For every line in the entries that contains "left", show the whole line.

[Data under study]:

──────────

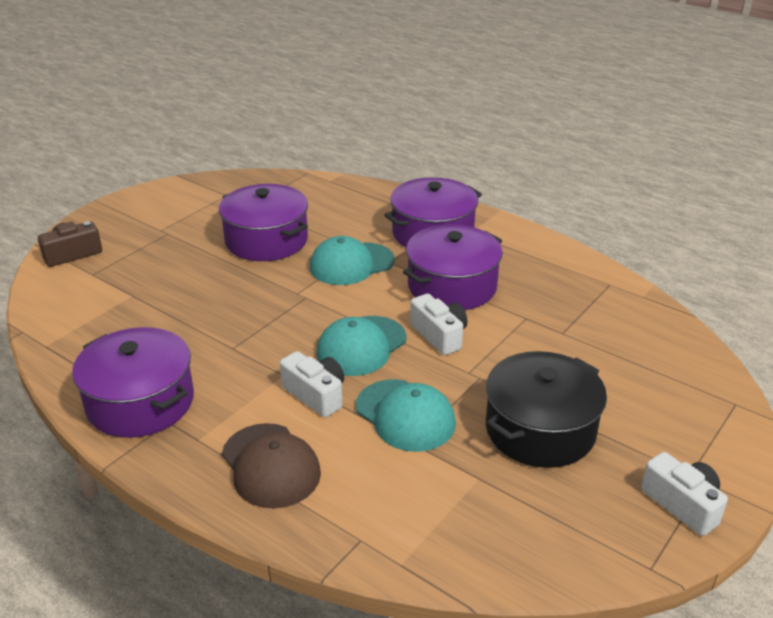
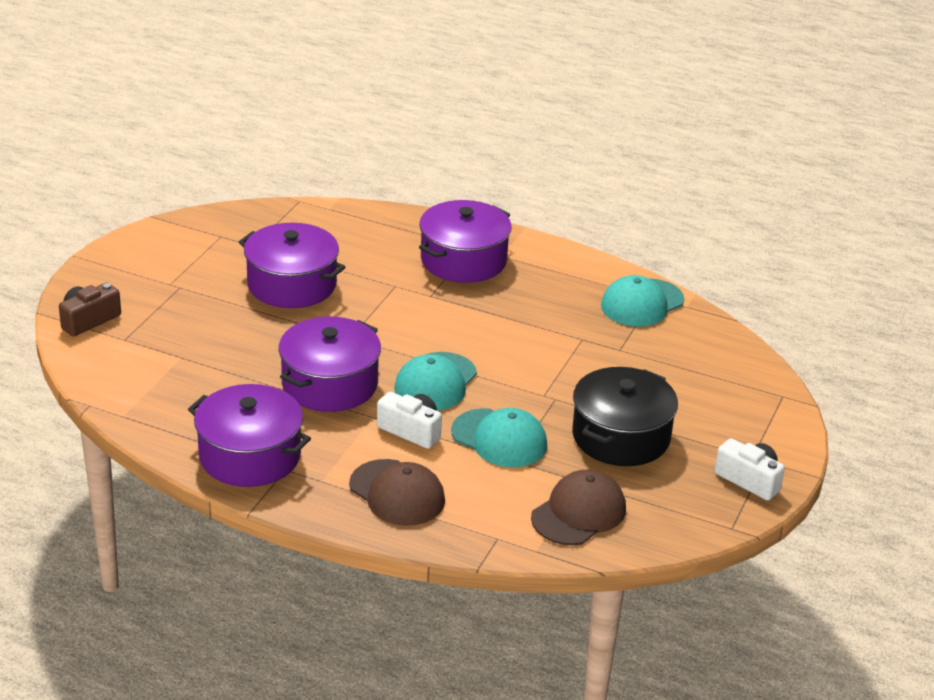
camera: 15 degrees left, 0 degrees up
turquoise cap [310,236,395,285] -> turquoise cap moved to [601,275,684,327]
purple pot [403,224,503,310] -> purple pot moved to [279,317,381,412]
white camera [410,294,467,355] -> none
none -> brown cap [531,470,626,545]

──────────

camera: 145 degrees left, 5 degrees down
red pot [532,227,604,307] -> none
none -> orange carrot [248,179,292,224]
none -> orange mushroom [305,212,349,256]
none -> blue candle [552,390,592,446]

──────────

[Solution to the problem]:
camera: 15 degrees left, 0 degrees up
camera: 145 degrees left, 5 degrees down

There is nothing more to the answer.